Stored records

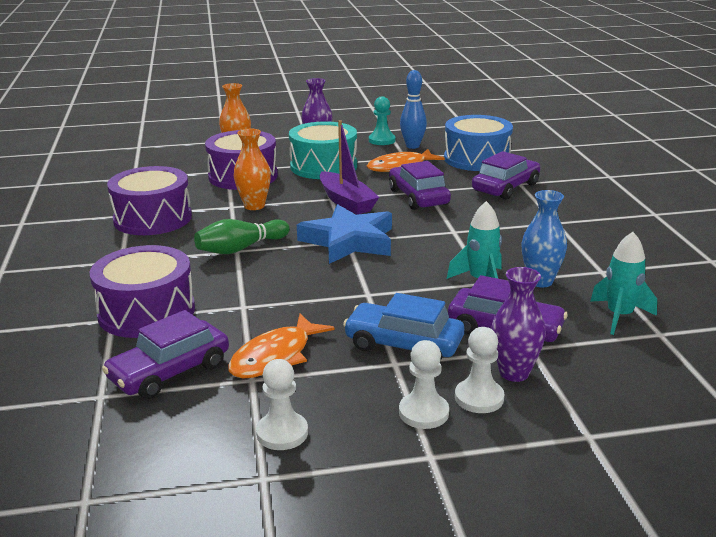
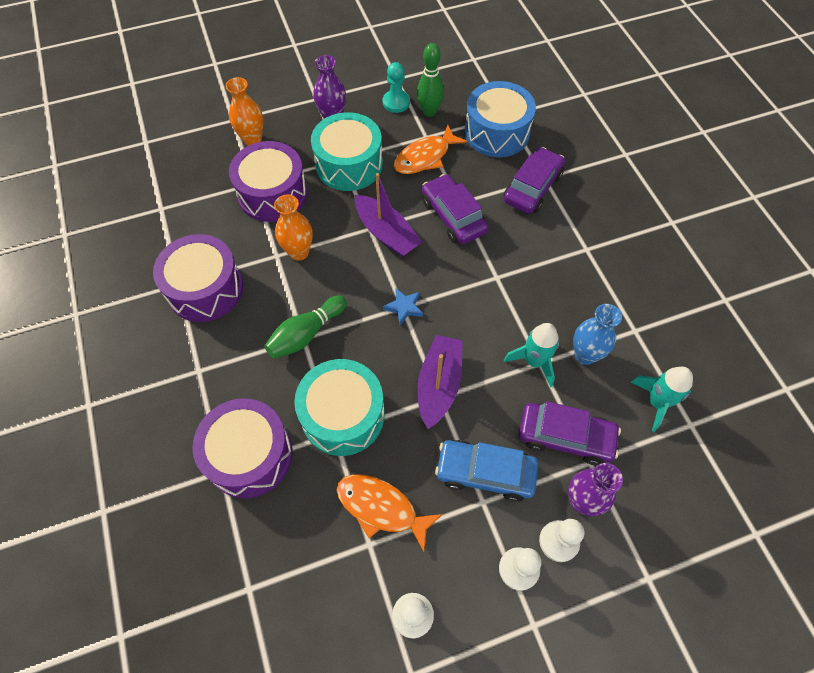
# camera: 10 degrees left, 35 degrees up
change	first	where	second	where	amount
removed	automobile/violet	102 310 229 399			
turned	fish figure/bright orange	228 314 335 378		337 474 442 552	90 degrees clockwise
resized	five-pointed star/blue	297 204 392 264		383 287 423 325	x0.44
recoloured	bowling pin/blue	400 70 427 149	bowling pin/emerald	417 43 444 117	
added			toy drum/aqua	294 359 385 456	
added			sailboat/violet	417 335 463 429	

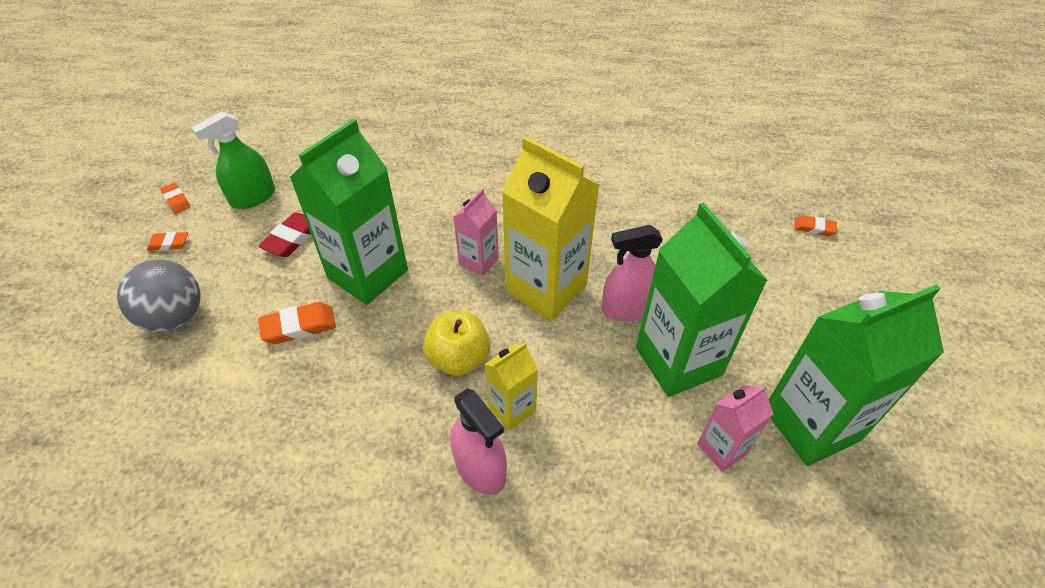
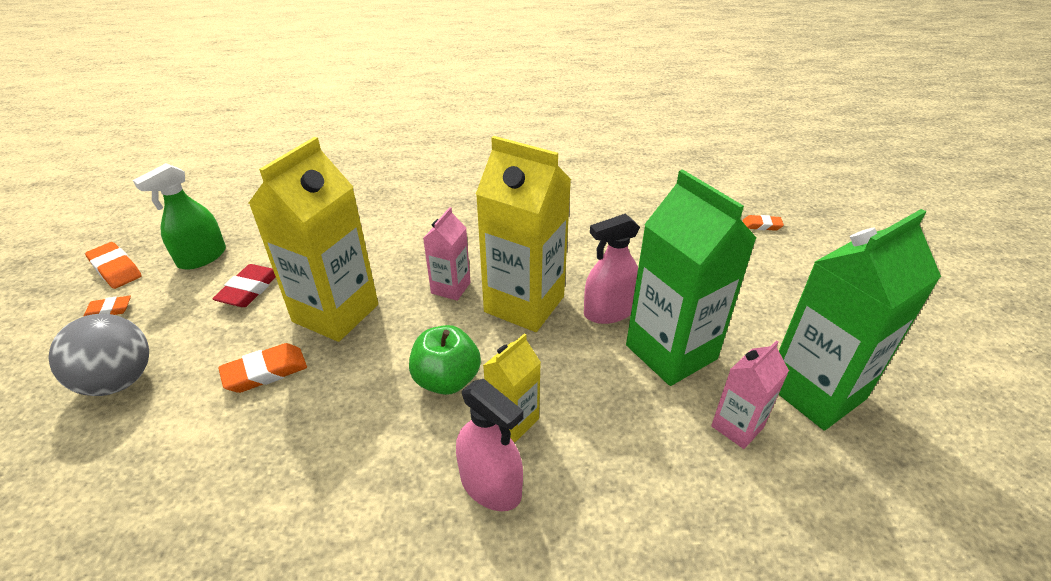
# camera: 10 degrees left, 10 degrees down
change	first	where	second	where	amount
resized	eraser/bright orange	160 183 190 214		85 242 142 289	x1.59
recoloured	carton/emerald	290 119 408 305	carton/yellow	249 137 378 342	
recoloured	apple fruit/yellow	423 311 490 376	apple fruit/emerald	409 325 481 395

*PROBLEM DESCRIPTION*
In the entries above, find every line with the word "blue" and list it.

*ANSWER SPACE*
resized	five-pointed star/blue	297 204 392 264		383 287 423 325	x0.44
recoloured	bowling pin/blue	400 70 427 149	bowling pin/emerald	417 43 444 117	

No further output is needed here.